══ Provided information ══
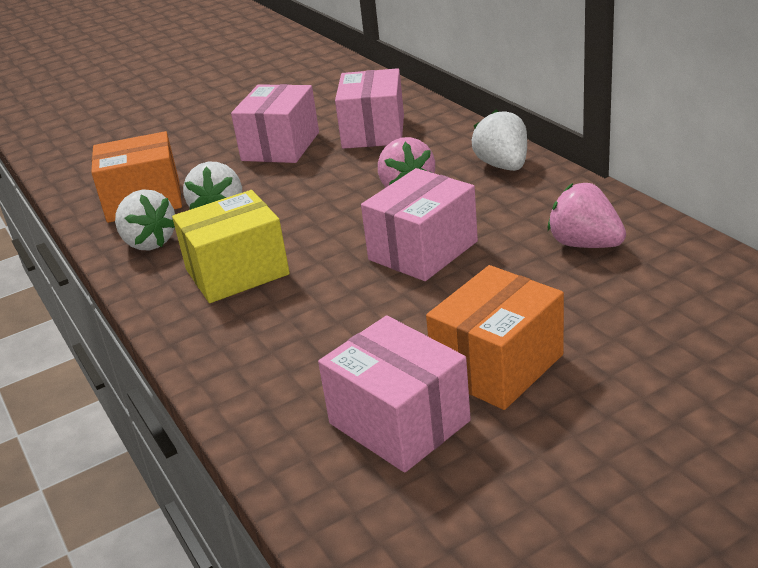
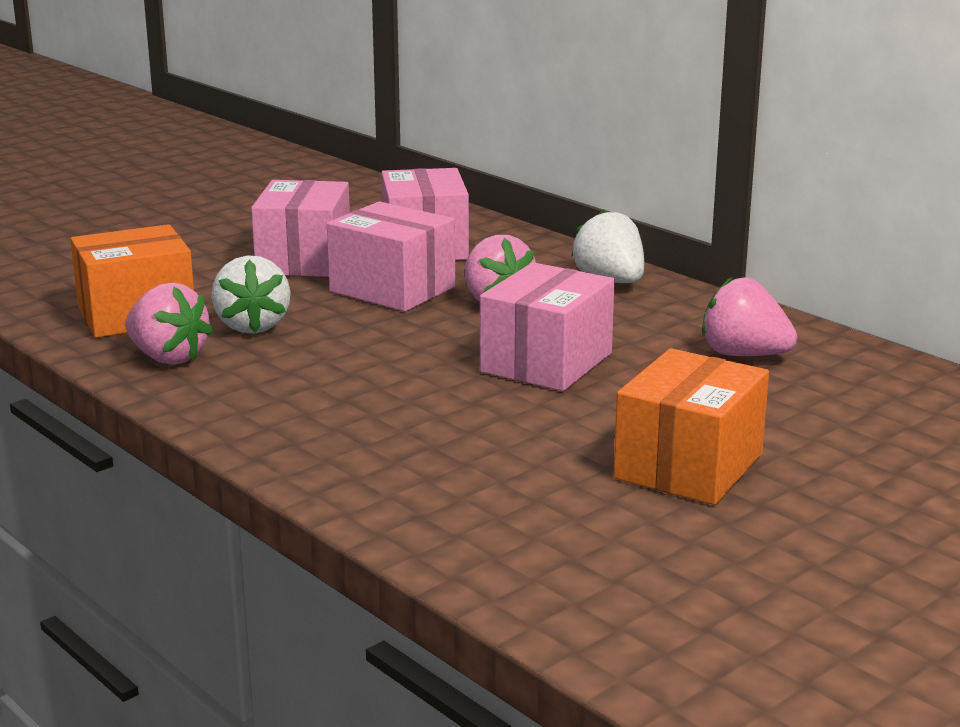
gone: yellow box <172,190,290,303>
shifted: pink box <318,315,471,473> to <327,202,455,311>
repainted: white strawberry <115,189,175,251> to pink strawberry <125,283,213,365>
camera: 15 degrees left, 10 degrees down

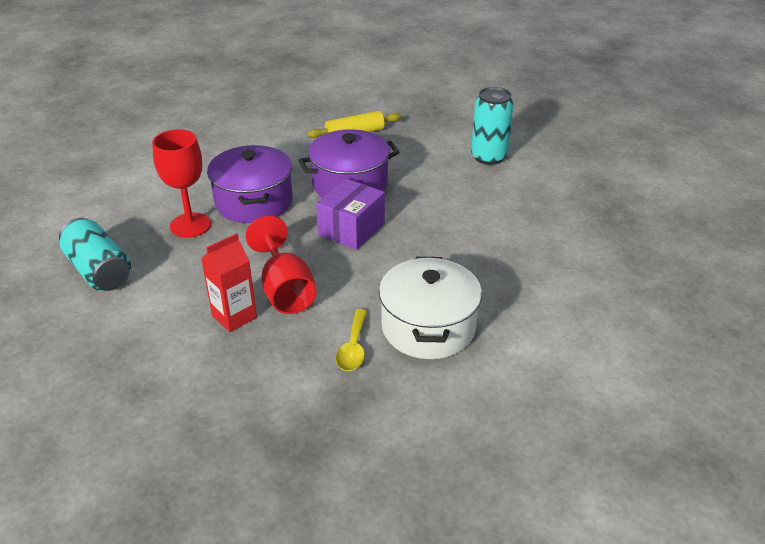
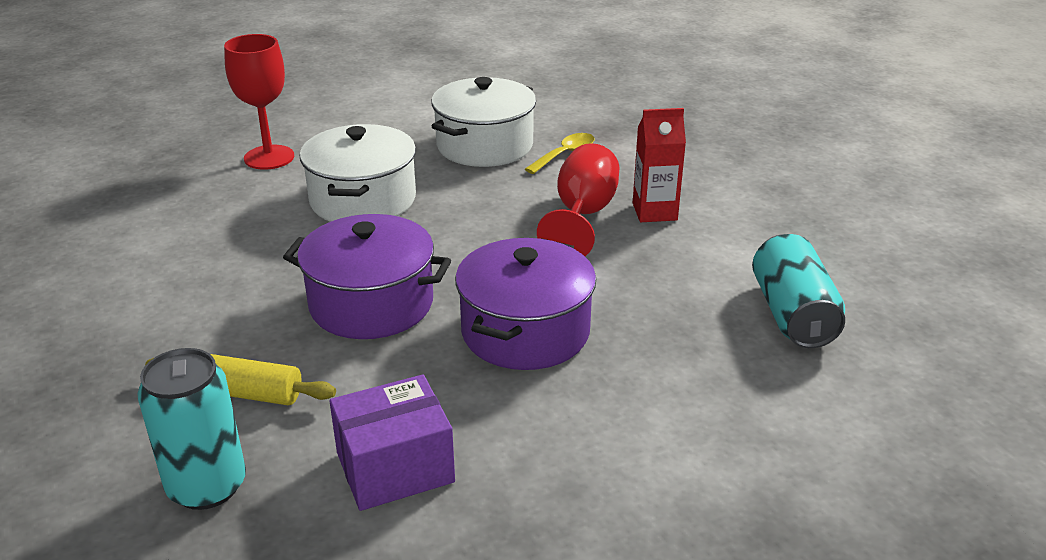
new: white pot <300,124,416,222>
shifted: red goblet <152,129,211,238> to <224,34,294,170>; purple box <316,178,385,250> to <330,375,455,511>; turquoise can <471,87,514,165> to <137,348,246,510>
camera: 145 degrees left, 5 degrees down

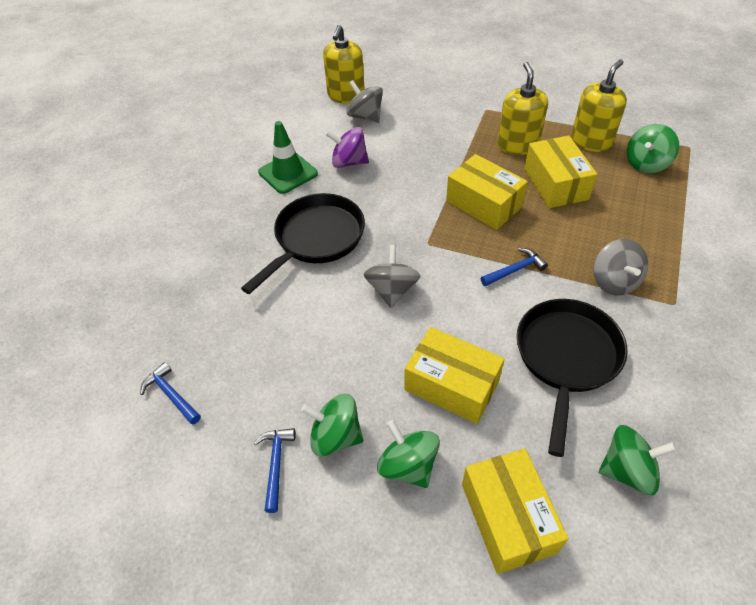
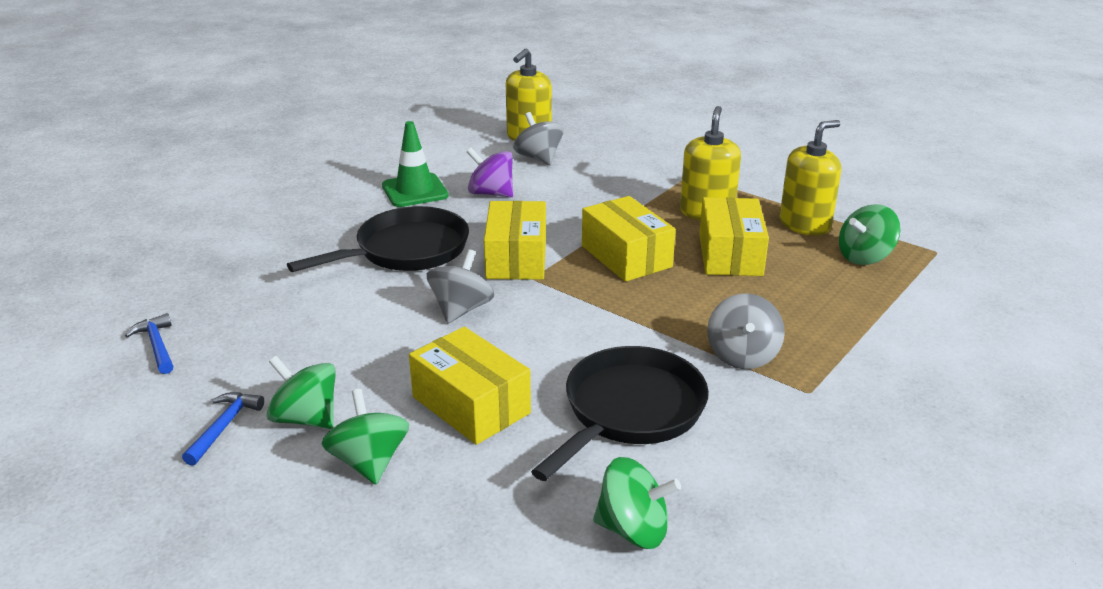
gone: blue hammer <481,248,548,286>
shifted: yellow box <462,449,568,574> to <484,201,546,280>
camera: 15 degrees right, 20 degrees down

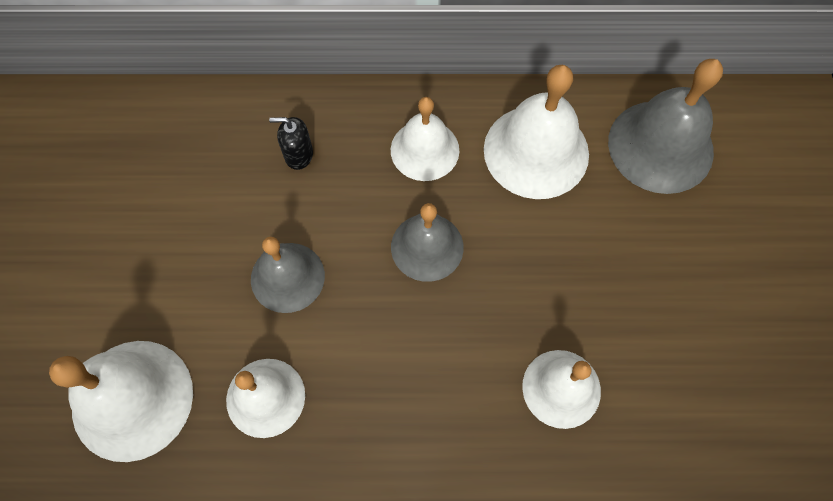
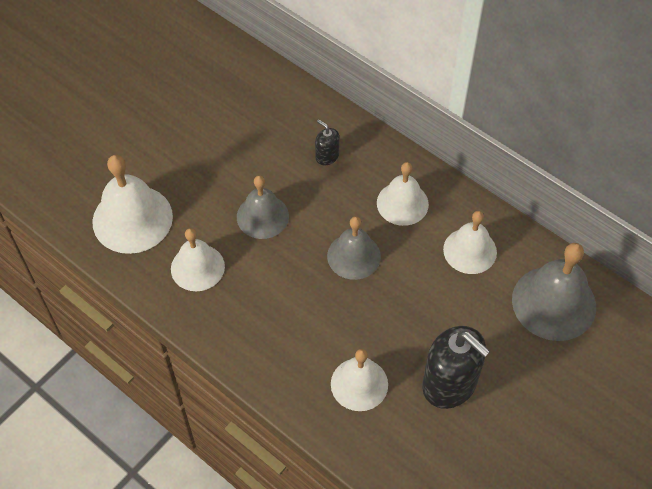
new: black soap dispenser <422,326,490,409>
scaled: white bell <484,65,589,199> = <443,211,497,274> x0.66
camera: 40 degrees right, 10 degrees down

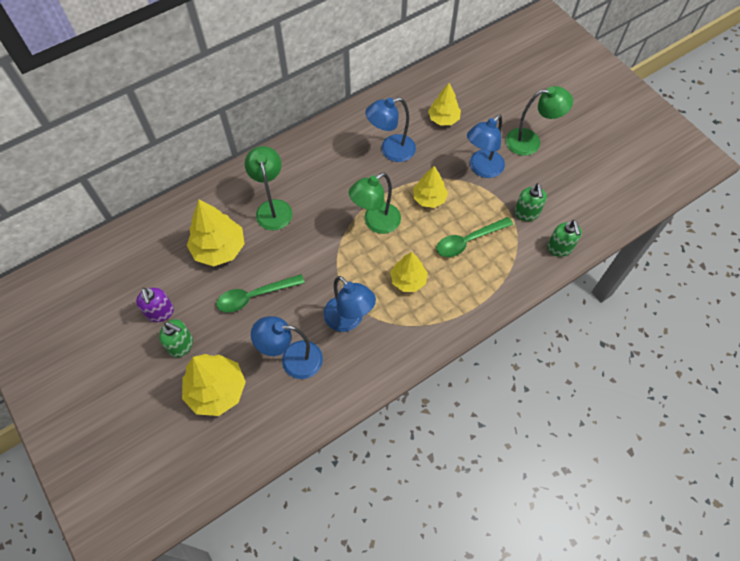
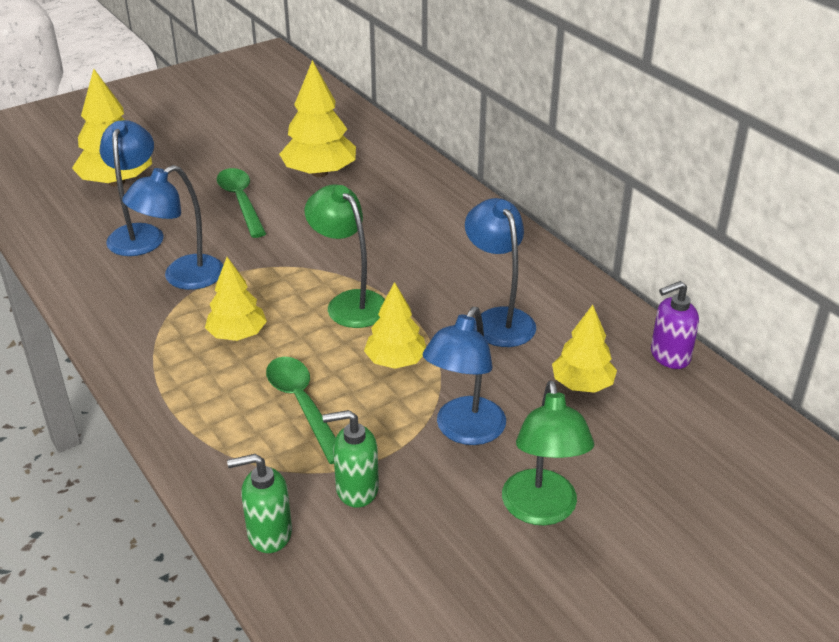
gone: green soap dispenser <159,319,193,358>; green lamp <245,146,292,231>
shifted: purple soap dispenser <136,288,174,322> to <651,281,699,369>
rotated: blue lamp <467,115,505,178> = <423,307,506,445> 105 degrees counterclockwise
camera: 90 degrees right, 25 degrees down

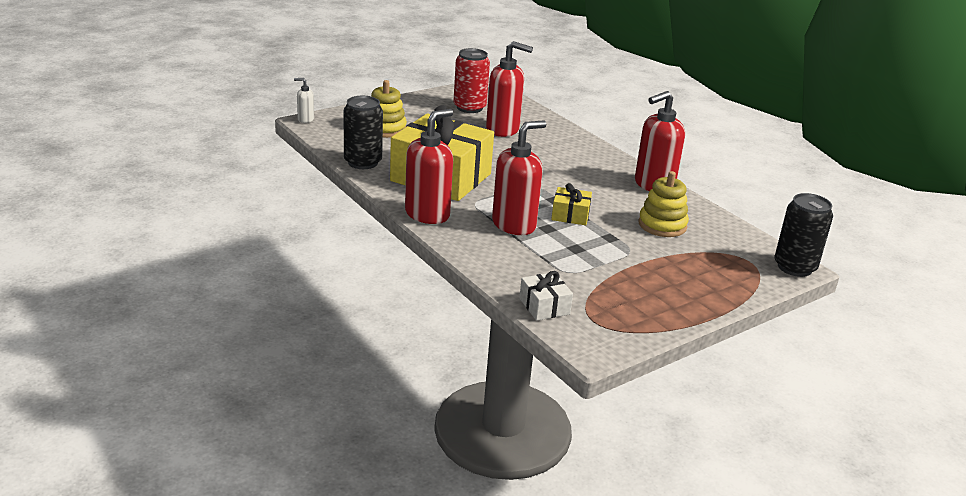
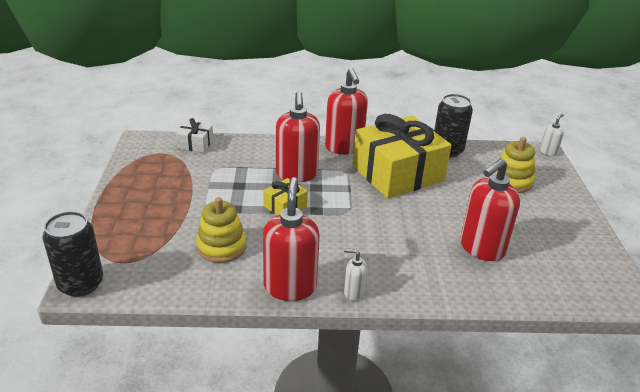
gone: red can <453,48,490,113>
new: white soap dispenser <344,249,367,301>
camera: 125 degrees right, 5 degrees up

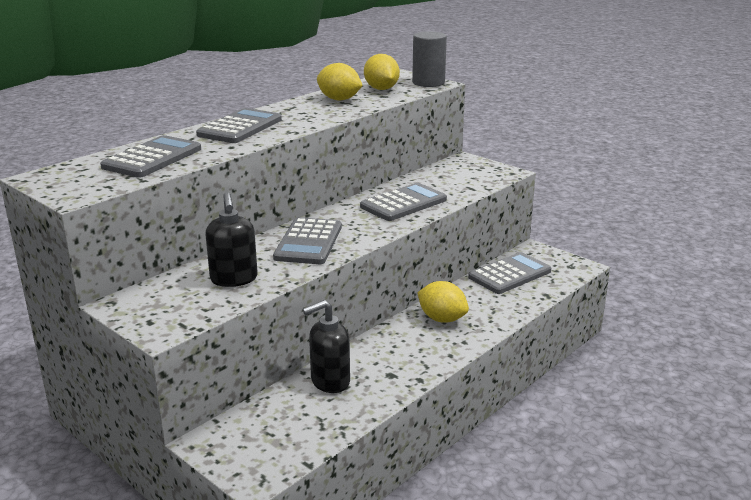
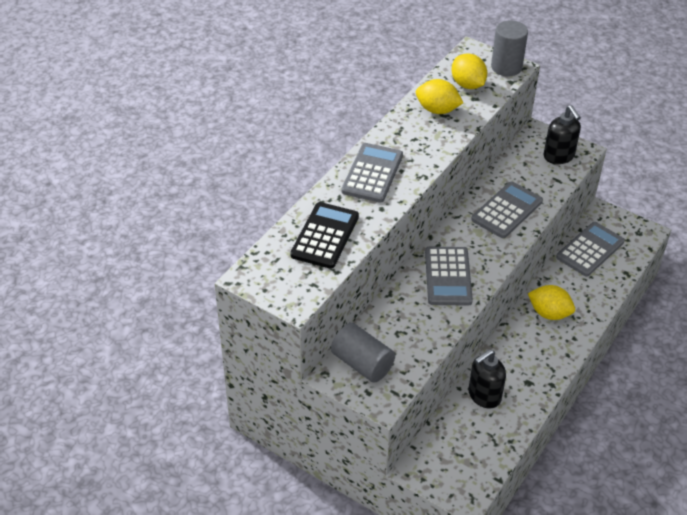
new: grey cylinder <331,323,395,383>
shifted: black soap dispenser <206,192,258,287> to <544,105,581,164>
repainted: grey calculator <100,135,201,178> to black calculator <290,202,359,269>
camera: 10 degrees left, 20 degrees up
═══
Task goal:
In the entries above, find the line containing "new: black soap dispenser <422,326,490,409>"; transcribe exactly that line and every line after it through the end, and only those, omitting pictures.

Answer for this exercise:
new: black soap dispenser <422,326,490,409>
scaled: white bell <484,65,589,199> = <443,211,497,274> x0.66
camera: 40 degrees right, 10 degrees down

gone: green soap dispenser <159,319,193,358>; green lamp <245,146,292,231>
shifted: purple soap dispenser <136,288,174,322> to <651,281,699,369>
rotated: blue lamp <467,115,505,178> = <423,307,506,445> 105 degrees counterclockwise
camera: 90 degrees right, 25 degrees down

gone: red can <453,48,490,113>
new: white soap dispenser <344,249,367,301>
camera: 125 degrees right, 5 degrees up

new: grey cylinder <331,323,395,383>
shifted: black soap dispenser <206,192,258,287> to <544,105,581,164>
repainted: grey calculator <100,135,201,178> to black calculator <290,202,359,269>
camera: 10 degrees left, 20 degrees up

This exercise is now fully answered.